__Your goal__. Return, word for word, the lines of the listing below from the one with "C6: none -> 4700uF (plus N015, minus VEE)" through the one with "R203: 2.2k (DGND, N4) -> 2k (DGND, N4)", and no other lines.

*** Entries provided ***

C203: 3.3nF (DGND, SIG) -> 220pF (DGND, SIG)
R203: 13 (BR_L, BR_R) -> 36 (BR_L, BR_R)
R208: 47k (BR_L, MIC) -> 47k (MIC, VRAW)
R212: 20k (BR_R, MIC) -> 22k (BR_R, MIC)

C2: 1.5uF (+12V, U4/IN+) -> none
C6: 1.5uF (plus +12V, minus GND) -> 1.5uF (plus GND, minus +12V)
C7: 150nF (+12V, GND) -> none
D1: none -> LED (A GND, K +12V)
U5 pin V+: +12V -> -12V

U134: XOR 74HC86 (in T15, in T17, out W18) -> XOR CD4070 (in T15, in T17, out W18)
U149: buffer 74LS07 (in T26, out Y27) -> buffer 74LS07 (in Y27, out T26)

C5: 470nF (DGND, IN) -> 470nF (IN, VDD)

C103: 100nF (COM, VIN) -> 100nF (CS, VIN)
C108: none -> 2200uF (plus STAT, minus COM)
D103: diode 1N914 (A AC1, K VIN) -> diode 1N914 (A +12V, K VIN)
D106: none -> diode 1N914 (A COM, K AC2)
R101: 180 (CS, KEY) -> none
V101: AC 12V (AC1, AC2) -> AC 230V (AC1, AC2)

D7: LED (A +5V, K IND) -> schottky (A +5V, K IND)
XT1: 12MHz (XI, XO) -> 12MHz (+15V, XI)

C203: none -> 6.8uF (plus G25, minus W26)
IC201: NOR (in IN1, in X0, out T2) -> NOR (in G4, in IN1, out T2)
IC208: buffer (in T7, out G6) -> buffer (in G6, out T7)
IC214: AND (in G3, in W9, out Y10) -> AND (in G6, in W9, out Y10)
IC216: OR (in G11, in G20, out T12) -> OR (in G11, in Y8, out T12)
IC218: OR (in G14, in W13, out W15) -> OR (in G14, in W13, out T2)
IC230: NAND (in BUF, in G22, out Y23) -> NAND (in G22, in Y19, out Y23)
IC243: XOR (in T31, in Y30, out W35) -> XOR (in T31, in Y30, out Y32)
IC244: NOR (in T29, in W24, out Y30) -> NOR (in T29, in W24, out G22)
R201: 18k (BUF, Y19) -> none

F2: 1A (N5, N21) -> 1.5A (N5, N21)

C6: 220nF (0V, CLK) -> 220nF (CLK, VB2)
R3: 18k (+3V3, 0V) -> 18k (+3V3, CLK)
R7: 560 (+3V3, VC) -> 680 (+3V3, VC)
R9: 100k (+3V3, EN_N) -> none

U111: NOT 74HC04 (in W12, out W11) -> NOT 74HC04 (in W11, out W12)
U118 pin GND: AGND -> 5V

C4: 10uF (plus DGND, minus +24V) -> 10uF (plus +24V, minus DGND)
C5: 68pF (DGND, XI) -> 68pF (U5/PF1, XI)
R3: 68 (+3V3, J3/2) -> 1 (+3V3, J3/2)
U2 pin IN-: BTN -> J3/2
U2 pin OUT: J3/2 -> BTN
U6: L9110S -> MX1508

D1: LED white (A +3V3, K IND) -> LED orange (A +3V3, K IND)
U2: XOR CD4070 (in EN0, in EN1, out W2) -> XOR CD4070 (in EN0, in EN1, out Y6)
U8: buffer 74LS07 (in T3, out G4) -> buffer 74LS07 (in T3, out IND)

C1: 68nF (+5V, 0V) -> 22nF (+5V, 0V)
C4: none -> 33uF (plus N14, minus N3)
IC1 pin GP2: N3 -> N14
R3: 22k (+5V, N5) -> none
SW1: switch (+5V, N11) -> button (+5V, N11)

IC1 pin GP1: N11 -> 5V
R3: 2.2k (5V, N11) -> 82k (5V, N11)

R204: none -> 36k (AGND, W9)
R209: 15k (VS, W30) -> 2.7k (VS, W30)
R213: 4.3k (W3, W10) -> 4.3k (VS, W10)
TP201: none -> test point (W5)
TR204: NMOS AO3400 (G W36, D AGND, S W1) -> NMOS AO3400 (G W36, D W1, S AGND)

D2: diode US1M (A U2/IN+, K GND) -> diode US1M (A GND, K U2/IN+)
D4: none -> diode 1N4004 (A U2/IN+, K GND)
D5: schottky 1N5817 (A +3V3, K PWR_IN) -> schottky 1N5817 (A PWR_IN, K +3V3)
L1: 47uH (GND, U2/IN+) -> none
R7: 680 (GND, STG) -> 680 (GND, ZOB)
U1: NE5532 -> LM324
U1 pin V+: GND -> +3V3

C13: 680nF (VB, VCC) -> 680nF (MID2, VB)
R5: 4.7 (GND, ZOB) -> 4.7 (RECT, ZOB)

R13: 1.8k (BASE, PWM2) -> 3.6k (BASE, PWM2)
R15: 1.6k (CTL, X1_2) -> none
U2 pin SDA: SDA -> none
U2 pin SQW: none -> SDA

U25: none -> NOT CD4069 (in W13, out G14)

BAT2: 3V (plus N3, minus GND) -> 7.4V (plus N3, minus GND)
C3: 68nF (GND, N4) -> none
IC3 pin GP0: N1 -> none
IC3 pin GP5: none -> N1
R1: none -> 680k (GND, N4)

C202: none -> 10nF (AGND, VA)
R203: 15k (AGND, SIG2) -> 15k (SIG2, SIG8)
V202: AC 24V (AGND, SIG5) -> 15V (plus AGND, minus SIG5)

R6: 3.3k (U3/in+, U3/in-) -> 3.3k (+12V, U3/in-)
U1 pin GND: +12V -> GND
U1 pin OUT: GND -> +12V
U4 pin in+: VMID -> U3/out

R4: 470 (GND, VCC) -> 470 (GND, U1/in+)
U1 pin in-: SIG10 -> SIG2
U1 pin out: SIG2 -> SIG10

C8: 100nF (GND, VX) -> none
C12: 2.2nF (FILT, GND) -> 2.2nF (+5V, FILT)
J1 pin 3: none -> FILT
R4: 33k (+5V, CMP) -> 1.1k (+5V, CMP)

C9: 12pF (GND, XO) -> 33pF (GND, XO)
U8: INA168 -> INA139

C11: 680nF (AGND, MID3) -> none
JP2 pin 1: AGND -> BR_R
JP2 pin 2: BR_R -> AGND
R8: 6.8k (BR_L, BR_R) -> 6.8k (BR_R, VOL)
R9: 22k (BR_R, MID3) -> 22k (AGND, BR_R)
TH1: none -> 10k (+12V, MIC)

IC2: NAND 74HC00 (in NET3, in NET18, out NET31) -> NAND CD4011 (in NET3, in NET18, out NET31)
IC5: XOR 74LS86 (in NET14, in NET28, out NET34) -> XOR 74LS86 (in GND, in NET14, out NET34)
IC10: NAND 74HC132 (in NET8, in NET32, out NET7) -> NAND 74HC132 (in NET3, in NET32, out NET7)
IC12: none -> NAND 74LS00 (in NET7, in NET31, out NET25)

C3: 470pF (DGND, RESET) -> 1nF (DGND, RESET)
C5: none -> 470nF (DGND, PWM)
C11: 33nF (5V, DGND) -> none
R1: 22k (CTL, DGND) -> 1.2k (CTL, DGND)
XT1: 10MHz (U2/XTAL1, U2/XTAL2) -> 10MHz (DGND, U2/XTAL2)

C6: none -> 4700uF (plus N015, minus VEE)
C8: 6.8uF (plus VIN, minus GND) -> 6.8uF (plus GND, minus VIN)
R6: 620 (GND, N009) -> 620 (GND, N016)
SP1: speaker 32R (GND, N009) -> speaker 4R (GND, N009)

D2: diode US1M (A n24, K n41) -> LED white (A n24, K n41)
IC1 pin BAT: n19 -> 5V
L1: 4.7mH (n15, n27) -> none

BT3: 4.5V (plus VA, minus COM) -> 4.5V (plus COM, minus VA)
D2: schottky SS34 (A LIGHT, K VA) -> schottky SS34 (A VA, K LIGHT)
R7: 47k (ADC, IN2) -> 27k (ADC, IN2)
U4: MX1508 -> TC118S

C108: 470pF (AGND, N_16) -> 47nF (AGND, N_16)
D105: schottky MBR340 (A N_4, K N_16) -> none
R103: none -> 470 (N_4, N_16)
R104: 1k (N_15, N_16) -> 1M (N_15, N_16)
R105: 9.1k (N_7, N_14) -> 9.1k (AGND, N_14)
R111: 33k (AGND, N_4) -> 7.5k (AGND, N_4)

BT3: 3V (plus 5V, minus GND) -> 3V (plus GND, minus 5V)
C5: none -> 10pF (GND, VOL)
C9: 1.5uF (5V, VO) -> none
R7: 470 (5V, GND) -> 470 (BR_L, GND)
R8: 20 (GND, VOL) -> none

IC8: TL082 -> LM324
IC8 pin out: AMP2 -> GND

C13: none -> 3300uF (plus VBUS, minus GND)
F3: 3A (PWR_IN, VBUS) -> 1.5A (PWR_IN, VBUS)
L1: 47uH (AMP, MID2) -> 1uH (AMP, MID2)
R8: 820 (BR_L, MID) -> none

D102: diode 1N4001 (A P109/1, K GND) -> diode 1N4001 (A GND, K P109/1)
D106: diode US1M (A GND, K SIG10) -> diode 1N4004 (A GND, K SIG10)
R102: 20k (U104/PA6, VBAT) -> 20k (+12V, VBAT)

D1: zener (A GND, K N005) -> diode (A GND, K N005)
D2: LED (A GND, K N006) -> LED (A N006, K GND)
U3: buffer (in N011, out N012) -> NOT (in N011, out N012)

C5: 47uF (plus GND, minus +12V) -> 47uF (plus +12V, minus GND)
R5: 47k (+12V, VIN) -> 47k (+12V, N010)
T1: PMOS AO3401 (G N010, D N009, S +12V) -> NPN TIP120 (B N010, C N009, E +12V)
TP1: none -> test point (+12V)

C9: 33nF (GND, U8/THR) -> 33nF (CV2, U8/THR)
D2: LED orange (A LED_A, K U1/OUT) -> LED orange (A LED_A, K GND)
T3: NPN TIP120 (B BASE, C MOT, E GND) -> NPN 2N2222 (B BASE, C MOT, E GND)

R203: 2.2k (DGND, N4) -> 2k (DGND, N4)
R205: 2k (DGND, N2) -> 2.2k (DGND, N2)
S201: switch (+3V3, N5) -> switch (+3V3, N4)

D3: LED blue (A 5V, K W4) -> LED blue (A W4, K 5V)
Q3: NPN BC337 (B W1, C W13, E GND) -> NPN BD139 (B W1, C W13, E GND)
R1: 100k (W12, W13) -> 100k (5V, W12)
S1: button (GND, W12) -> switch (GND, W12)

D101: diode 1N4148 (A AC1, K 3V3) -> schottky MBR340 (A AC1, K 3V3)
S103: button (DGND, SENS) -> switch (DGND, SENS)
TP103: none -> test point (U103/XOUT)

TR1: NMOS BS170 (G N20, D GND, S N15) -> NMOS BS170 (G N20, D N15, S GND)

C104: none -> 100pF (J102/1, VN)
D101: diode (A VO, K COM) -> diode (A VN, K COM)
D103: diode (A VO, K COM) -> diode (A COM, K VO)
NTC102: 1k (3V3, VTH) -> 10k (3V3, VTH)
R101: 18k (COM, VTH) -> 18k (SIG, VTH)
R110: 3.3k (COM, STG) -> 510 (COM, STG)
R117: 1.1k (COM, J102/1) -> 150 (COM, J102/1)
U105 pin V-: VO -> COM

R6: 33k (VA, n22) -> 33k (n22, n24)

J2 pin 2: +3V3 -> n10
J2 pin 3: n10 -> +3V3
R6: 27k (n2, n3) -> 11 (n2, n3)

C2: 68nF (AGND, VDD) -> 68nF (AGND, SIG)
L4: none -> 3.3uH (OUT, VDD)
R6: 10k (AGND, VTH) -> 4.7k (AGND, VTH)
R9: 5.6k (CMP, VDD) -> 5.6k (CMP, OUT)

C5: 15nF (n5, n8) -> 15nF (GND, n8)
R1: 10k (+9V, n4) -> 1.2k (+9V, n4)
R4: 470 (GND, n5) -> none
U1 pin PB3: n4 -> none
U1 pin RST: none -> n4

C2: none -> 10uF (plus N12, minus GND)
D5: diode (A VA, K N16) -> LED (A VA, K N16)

***

__Written answer__.
C6: none -> 4700uF (plus N015, minus VEE)
C8: 6.8uF (plus VIN, minus GND) -> 6.8uF (plus GND, minus VIN)
R6: 620 (GND, N009) -> 620 (GND, N016)
SP1: speaker 32R (GND, N009) -> speaker 4R (GND, N009)

D2: diode US1M (A n24, K n41) -> LED white (A n24, K n41)
IC1 pin BAT: n19 -> 5V
L1: 4.7mH (n15, n27) -> none

BT3: 4.5V (plus VA, minus COM) -> 4.5V (plus COM, minus VA)
D2: schottky SS34 (A LIGHT, K VA) -> schottky SS34 (A VA, K LIGHT)
R7: 47k (ADC, IN2) -> 27k (ADC, IN2)
U4: MX1508 -> TC118S

C108: 470pF (AGND, N_16) -> 47nF (AGND, N_16)
D105: schottky MBR340 (A N_4, K N_16) -> none
R103: none -> 470 (N_4, N_16)
R104: 1k (N_15, N_16) -> 1M (N_15, N_16)
R105: 9.1k (N_7, N_14) -> 9.1k (AGND, N_14)
R111: 33k (AGND, N_4) -> 7.5k (AGND, N_4)

BT3: 3V (plus 5V, minus GND) -> 3V (plus GND, minus 5V)
C5: none -> 10pF (GND, VOL)
C9: 1.5uF (5V, VO) -> none
R7: 470 (5V, GND) -> 470 (BR_L, GND)
R8: 20 (GND, VOL) -> none

IC8: TL082 -> LM324
IC8 pin out: AMP2 -> GND

C13: none -> 3300uF (plus VBUS, minus GND)
F3: 3A (PWR_IN, VBUS) -> 1.5A (PWR_IN, VBUS)
L1: 47uH (AMP, MID2) -> 1uH (AMP, MID2)
R8: 820 (BR_L, MID) -> none

D102: diode 1N4001 (A P109/1, K GND) -> diode 1N4001 (A GND, K P109/1)
D106: diode US1M (A GND, K SIG10) -> diode 1N4004 (A GND, K SIG10)
R102: 20k (U104/PA6, VBAT) -> 20k (+12V, VBAT)

D1: zener (A GND, K N005) -> diode (A GND, K N005)
D2: LED (A GND, K N006) -> LED (A N006, K GND)
U3: buffer (in N011, out N012) -> NOT (in N011, out N012)

C5: 47uF (plus GND, minus +12V) -> 47uF (plus +12V, minus GND)
R5: 47k (+12V, VIN) -> 47k (+12V, N010)
T1: PMOS AO3401 (G N010, D N009, S +12V) -> NPN TIP120 (B N010, C N009, E +12V)
TP1: none -> test point (+12V)

C9: 33nF (GND, U8/THR) -> 33nF (CV2, U8/THR)
D2: LED orange (A LED_A, K U1/OUT) -> LED orange (A LED_A, K GND)
T3: NPN TIP120 (B BASE, C MOT, E GND) -> NPN 2N2222 (B BASE, C MOT, E GND)

R203: 2.2k (DGND, N4) -> 2k (DGND, N4)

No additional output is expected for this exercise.